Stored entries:
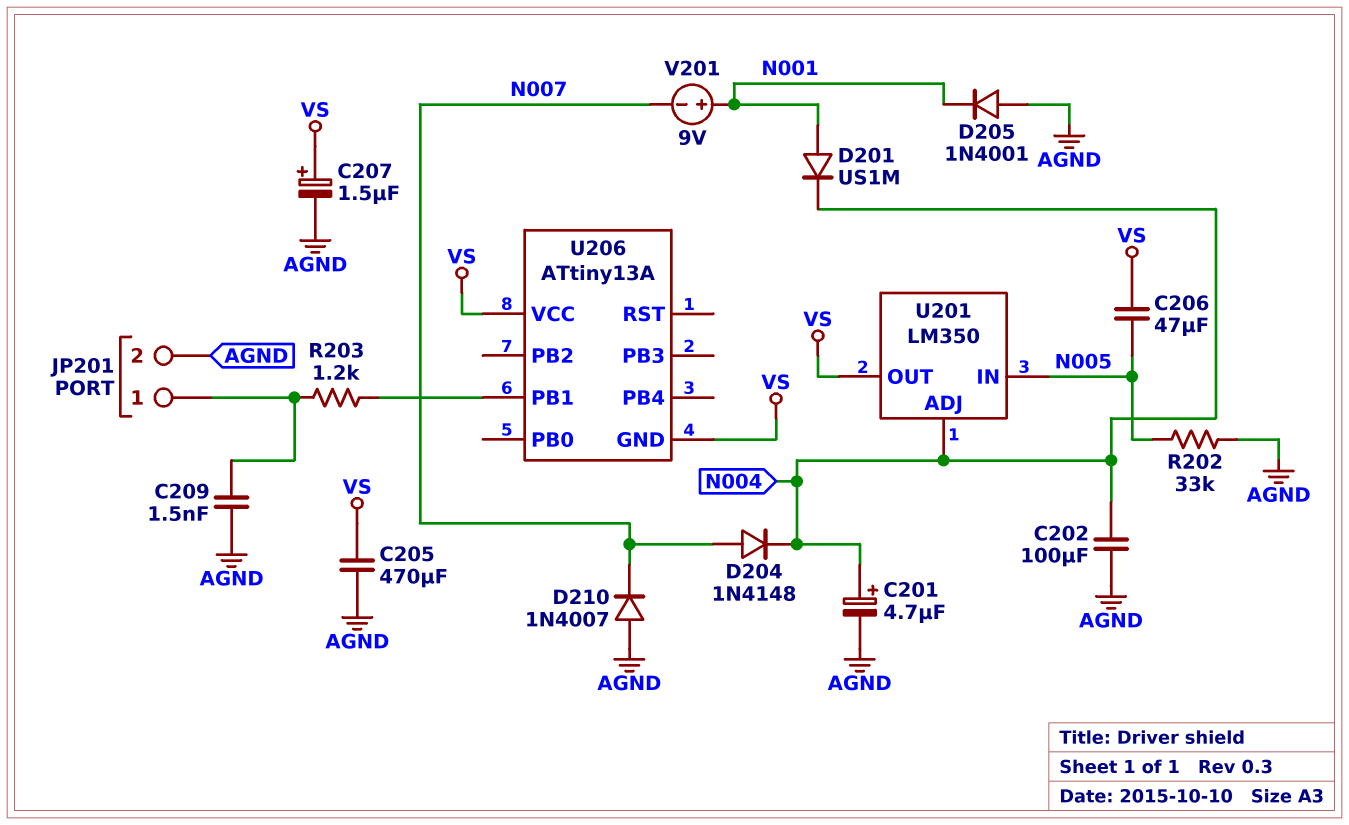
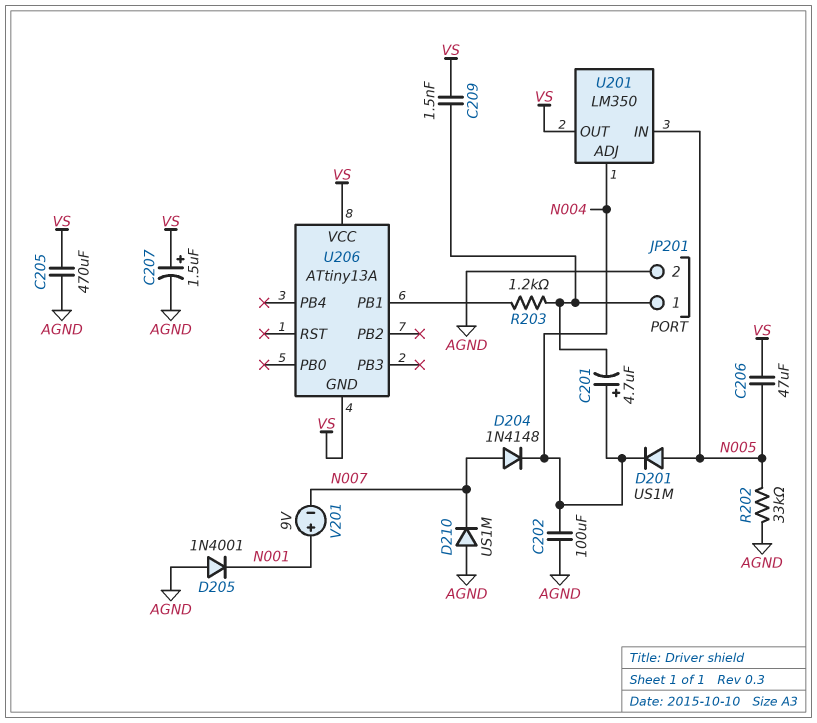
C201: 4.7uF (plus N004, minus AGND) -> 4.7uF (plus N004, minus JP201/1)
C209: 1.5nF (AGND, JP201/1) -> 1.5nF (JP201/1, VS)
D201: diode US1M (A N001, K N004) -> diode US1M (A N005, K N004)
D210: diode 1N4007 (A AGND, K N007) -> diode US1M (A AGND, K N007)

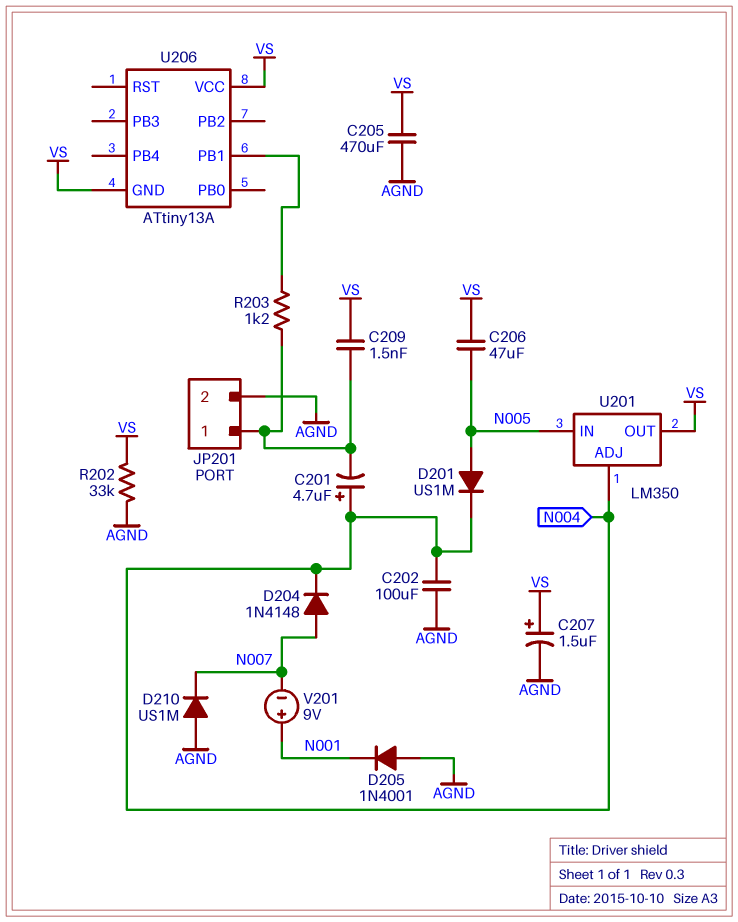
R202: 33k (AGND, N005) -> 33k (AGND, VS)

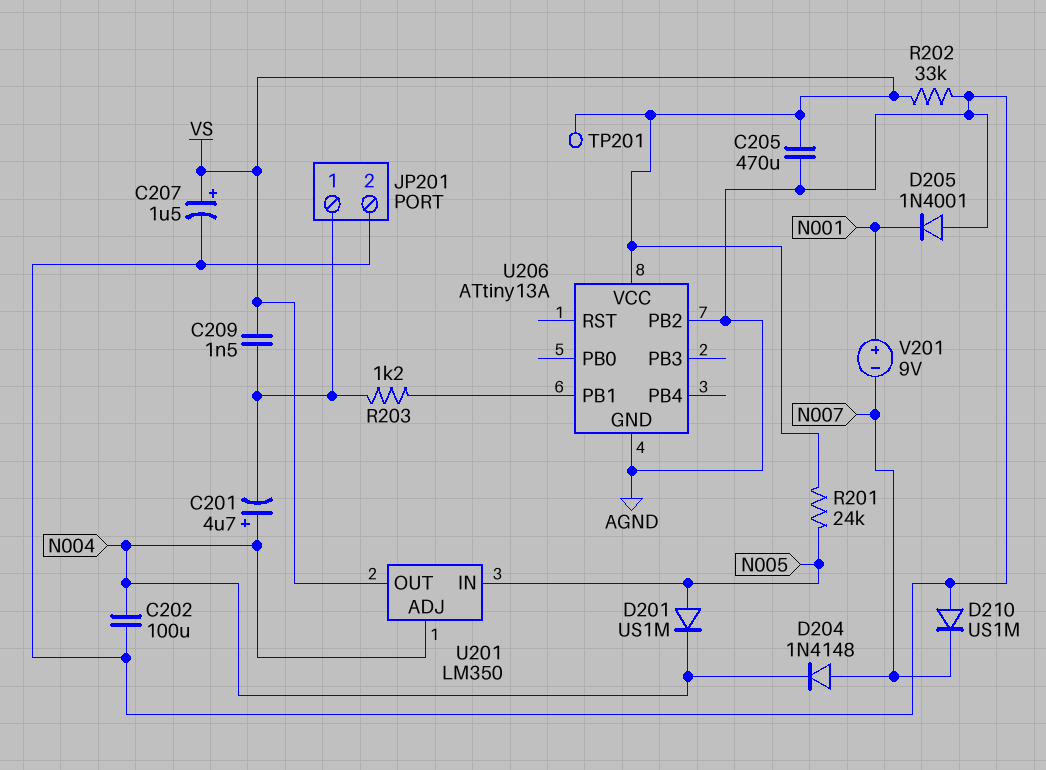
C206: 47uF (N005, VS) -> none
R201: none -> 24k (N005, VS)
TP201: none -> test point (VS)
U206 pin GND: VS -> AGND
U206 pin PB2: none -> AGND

--

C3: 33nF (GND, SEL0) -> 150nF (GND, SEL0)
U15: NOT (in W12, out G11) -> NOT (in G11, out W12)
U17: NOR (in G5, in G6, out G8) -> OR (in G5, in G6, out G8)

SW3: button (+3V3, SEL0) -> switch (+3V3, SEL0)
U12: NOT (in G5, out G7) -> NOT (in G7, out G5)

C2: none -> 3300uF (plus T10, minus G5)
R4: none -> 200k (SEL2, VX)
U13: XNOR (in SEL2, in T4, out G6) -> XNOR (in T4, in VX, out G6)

### What the task asks
Keep to the lines above from the line with "C209: 1.5nF (AGND, JP201/1)" to the line with "C206: 47uF (N005, VS) -> none", and set down exactly those, inclusive, with nothing else and every picture left out.

### Your response
C209: 1.5nF (AGND, JP201/1) -> 1.5nF (JP201/1, VS)
D201: diode US1M (A N001, K N004) -> diode US1M (A N005, K N004)
D210: diode 1N4007 (A AGND, K N007) -> diode US1M (A AGND, K N007)

R202: 33k (AGND, N005) -> 33k (AGND, VS)

C206: 47uF (N005, VS) -> none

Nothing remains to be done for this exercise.